Material for this task:

• • •

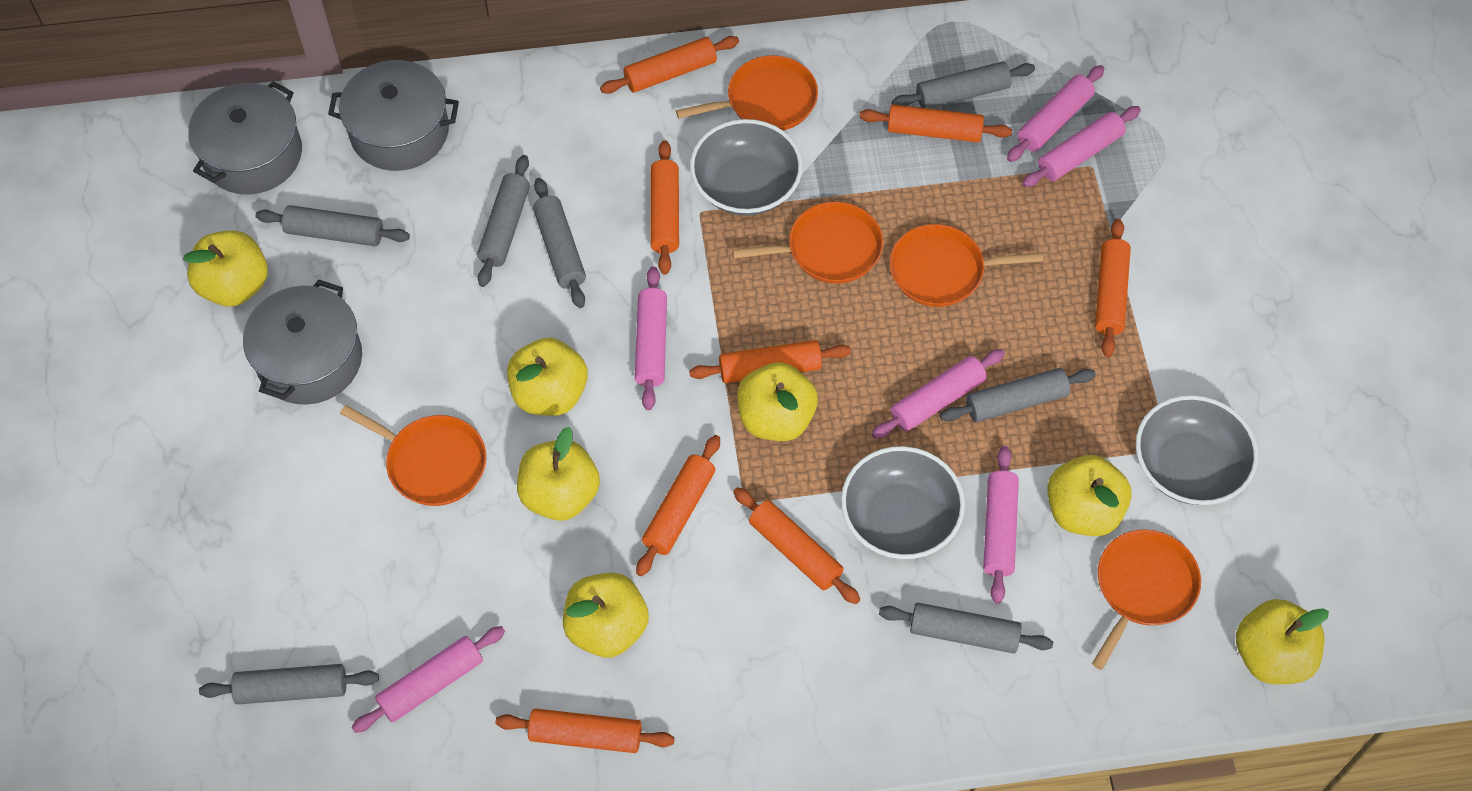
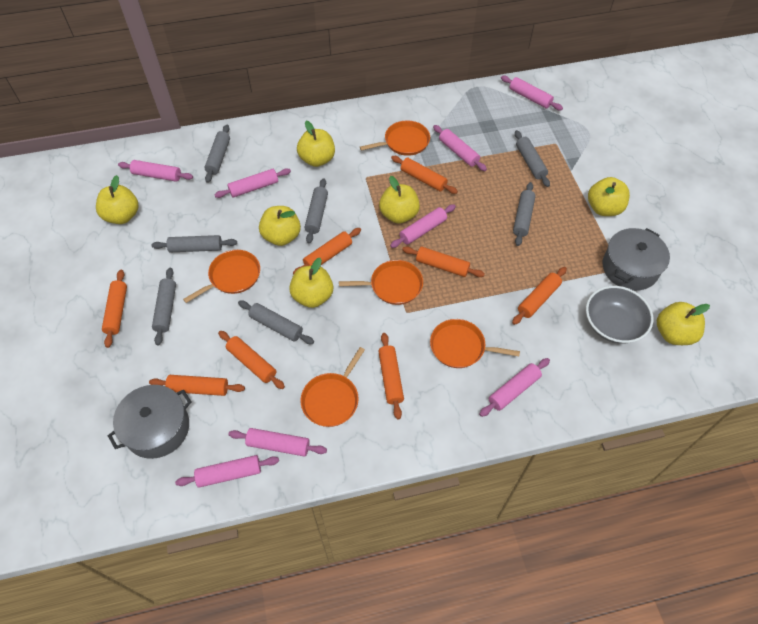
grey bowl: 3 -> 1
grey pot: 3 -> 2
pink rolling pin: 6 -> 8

• • •

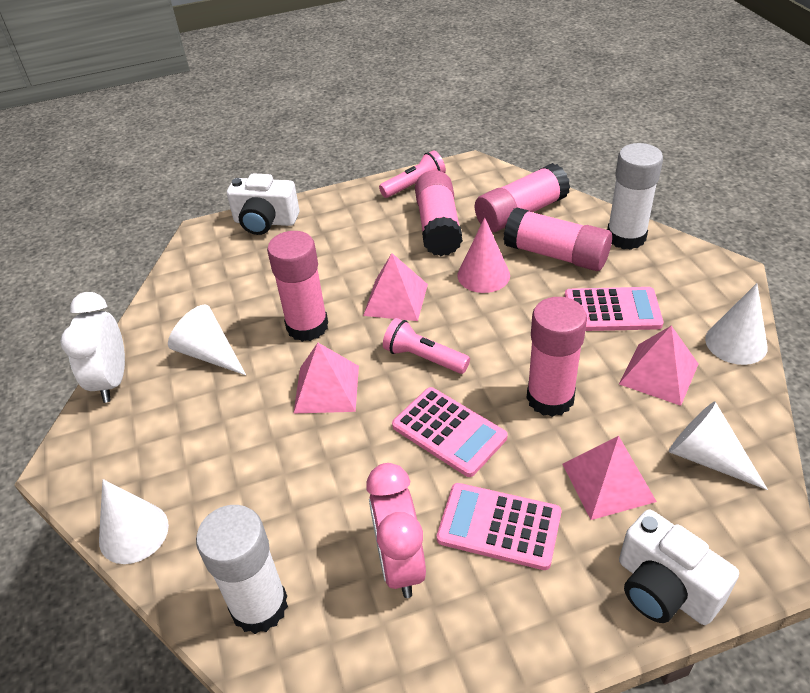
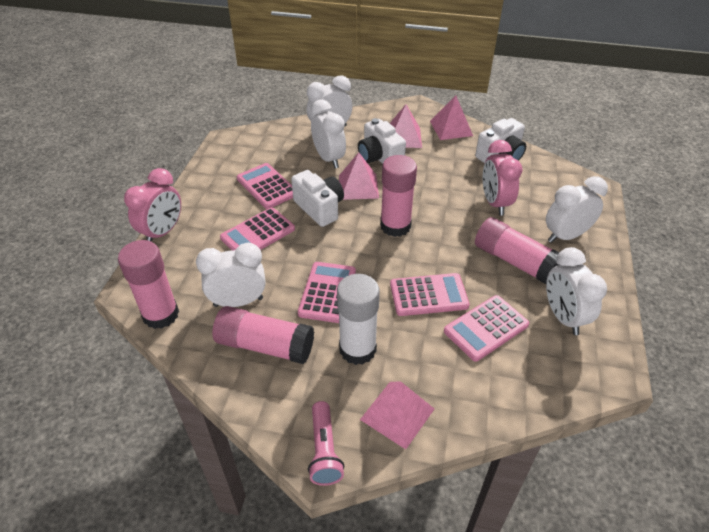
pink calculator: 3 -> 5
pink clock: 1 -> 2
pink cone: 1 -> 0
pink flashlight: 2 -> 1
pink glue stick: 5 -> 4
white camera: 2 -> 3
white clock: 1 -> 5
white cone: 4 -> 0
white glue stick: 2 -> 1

• • •

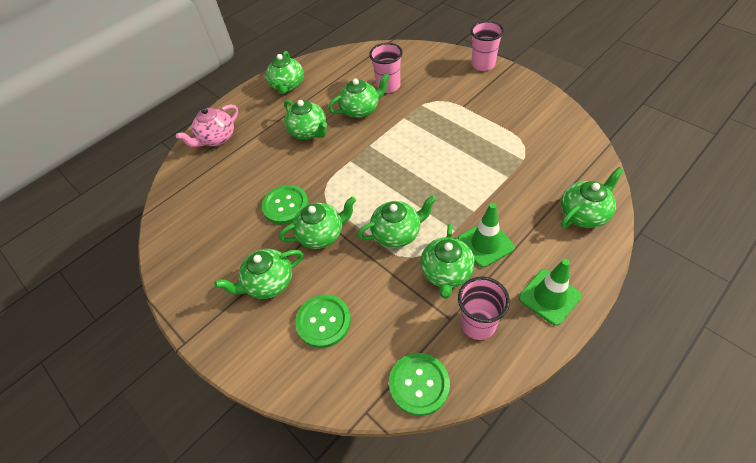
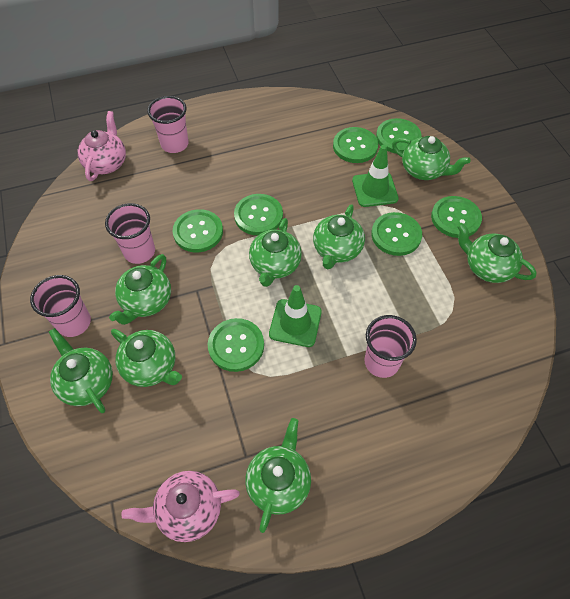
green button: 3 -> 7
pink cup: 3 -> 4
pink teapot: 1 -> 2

• • •

Action item: Copy every line from the records that holds the string "stick".

Exercise answer:
pink glue stick: 5 -> 4
white glue stick: 2 -> 1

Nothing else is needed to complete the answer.